What the task asks: Without including any pictures, reproduce the full listing exactly.

Given entries:
________________________

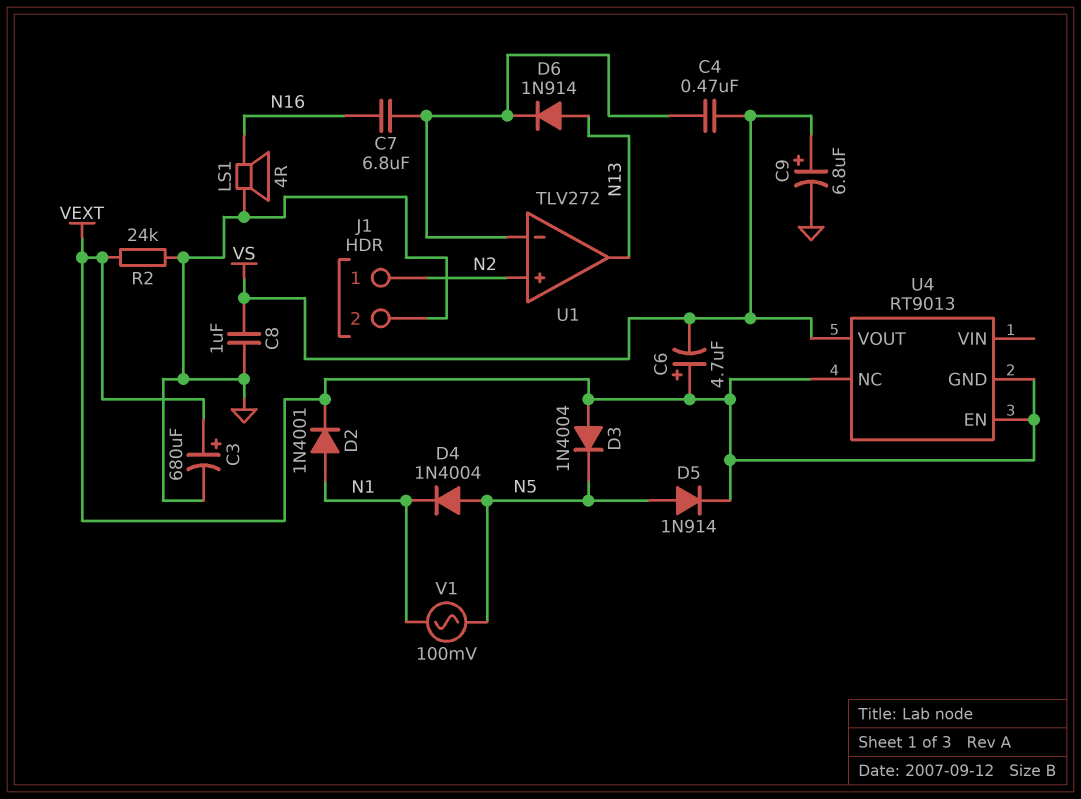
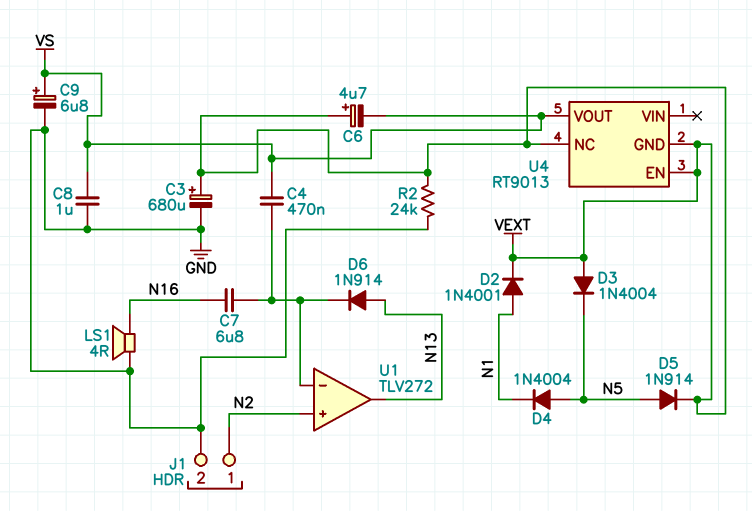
V1: AC 100mV (N1, N5) -> none

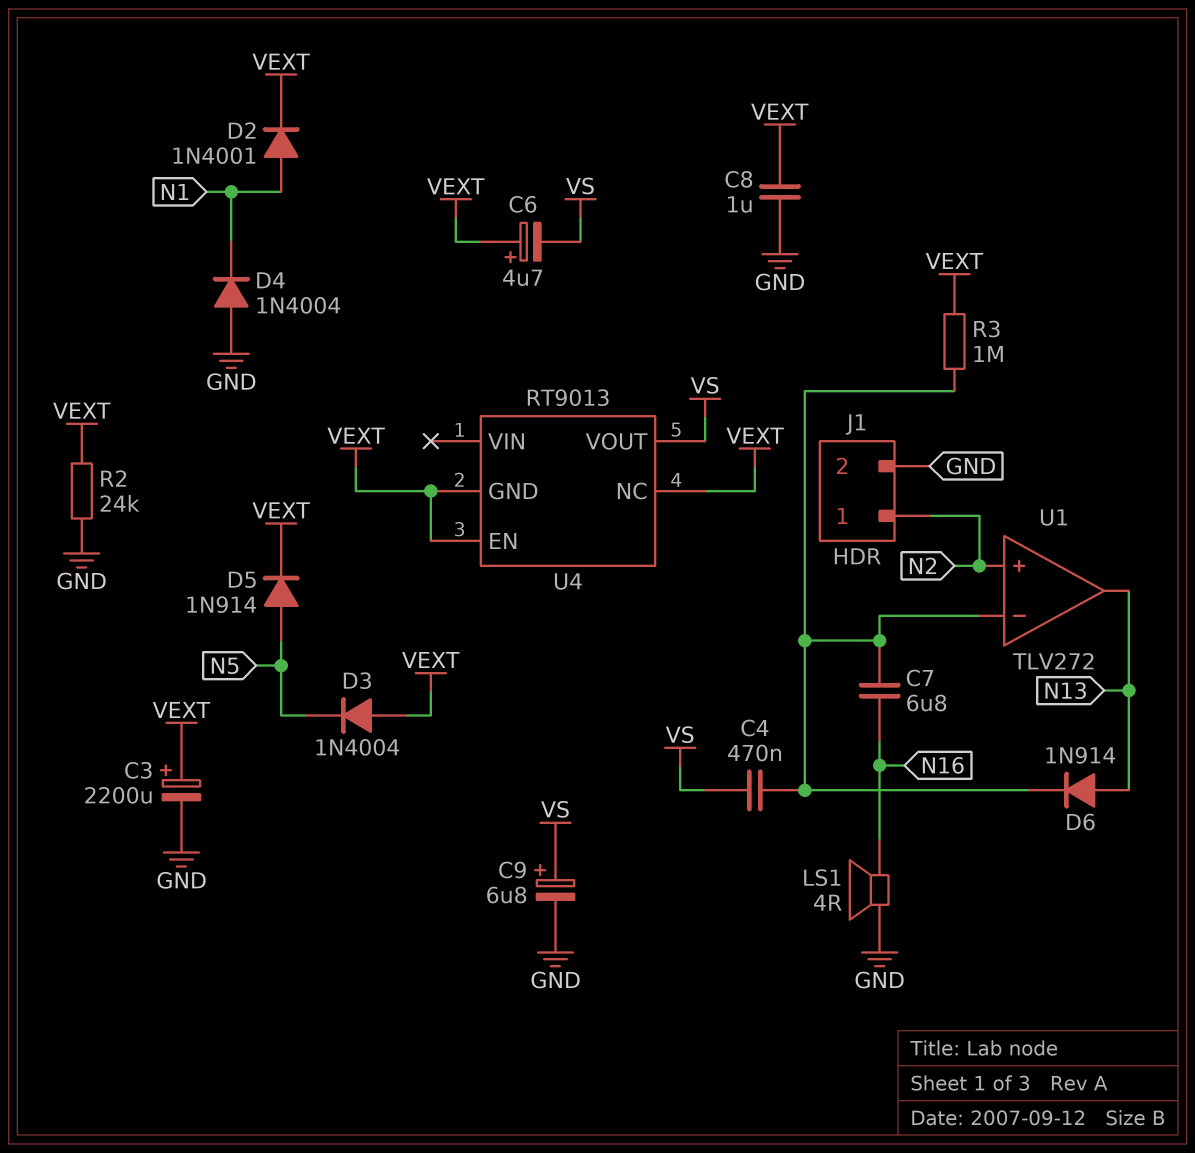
C3: 680uF (plus VEXT, minus GND) -> 2200uF (plus VEXT, minus GND)
C8: 1uF (GND, VS) -> 1uF (GND, VEXT)
D4: diode 1N4004 (A N5, K N1) -> diode 1N4004 (A GND, K N1)
R3: none -> 1M (U1/in-, VEXT)

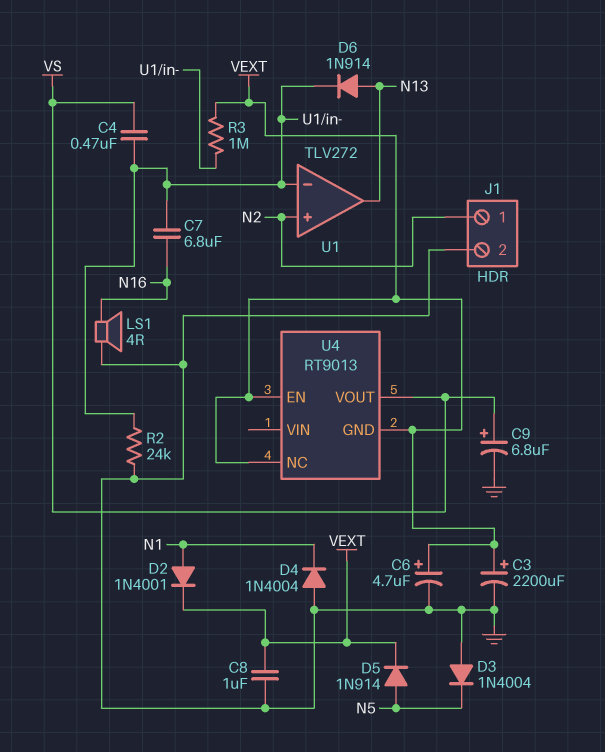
C6: 4.7uF (plus VEXT, minus VS) -> 4.7uF (plus VEXT, minus GND)
D3: diode 1N4004 (A VEXT, K N5) -> diode 1N4004 (A GND, K N5)
R2: 24k (GND, VEXT) -> 24k (GND, U1/in-)

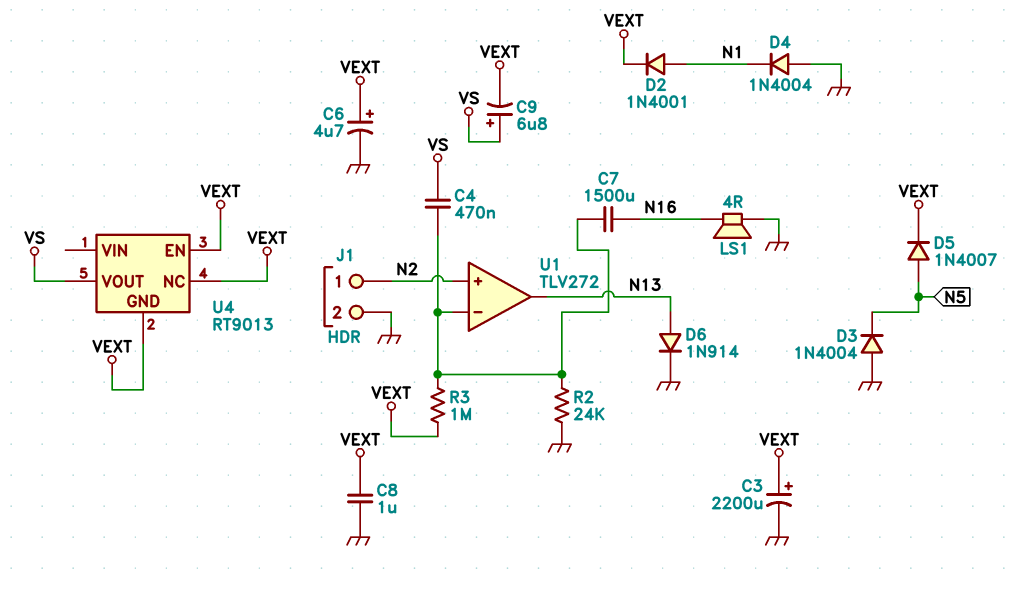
C7: 6.8uF (N16, U1/in-) -> 1500uF (N16, U1/in-)
C9: 6.8uF (plus VS, minus GND) -> 6.8uF (plus VS, minus VEXT)
D5: diode 1N914 (A N5, K VEXT) -> diode 1N4007 (A N5, K VEXT)
D6: diode 1N914 (A N13, K U1/in-) -> diode 1N914 (A N13, K GND)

________________________

Written response:
V1: AC 100mV (N1, N5) -> none

C3: 680uF (plus VEXT, minus GND) -> 2200uF (plus VEXT, minus GND)
C8: 1uF (GND, VS) -> 1uF (GND, VEXT)
D4: diode 1N4004 (A N5, K N1) -> diode 1N4004 (A GND, K N1)
R3: none -> 1M (U1/in-, VEXT)

C6: 4.7uF (plus VEXT, minus VS) -> 4.7uF (plus VEXT, minus GND)
D3: diode 1N4004 (A VEXT, K N5) -> diode 1N4004 (A GND, K N5)
R2: 24k (GND, VEXT) -> 24k (GND, U1/in-)

C7: 6.8uF (N16, U1/in-) -> 1500uF (N16, U1/in-)
C9: 6.8uF (plus VS, minus GND) -> 6.8uF (plus VS, minus VEXT)
D5: diode 1N914 (A N5, K VEXT) -> diode 1N4007 (A N5, K VEXT)
D6: diode 1N914 (A N13, K U1/in-) -> diode 1N914 (A N13, K GND)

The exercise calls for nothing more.